What to do —
Each line of the material below that holds the word "none" needs to be copied.

::::::

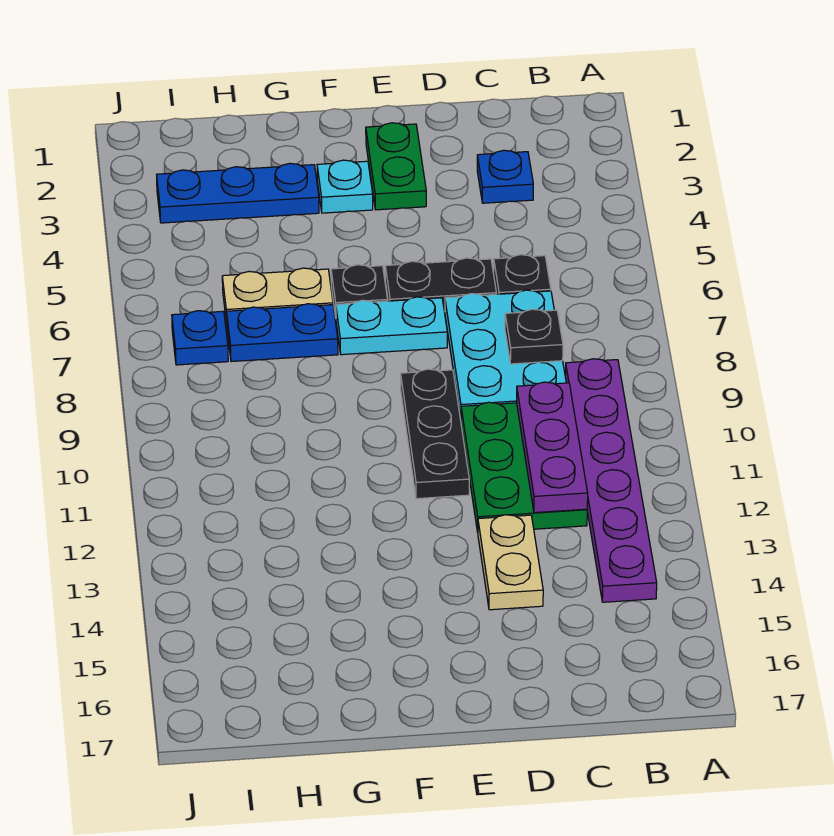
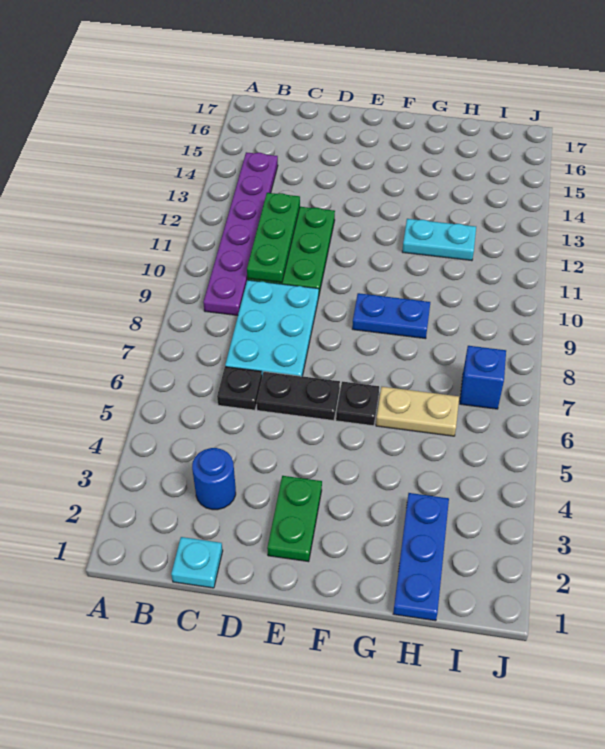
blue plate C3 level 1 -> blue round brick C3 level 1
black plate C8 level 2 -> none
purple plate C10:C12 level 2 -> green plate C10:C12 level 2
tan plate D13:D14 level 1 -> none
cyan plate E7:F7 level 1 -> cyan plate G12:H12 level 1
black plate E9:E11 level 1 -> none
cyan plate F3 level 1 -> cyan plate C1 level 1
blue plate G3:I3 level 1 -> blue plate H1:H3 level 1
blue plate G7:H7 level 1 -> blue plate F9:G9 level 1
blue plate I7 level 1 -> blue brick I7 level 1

::::::

Response area —
black plate C8 level 2 -> none
tan plate D13:D14 level 1 -> none
black plate E9:E11 level 1 -> none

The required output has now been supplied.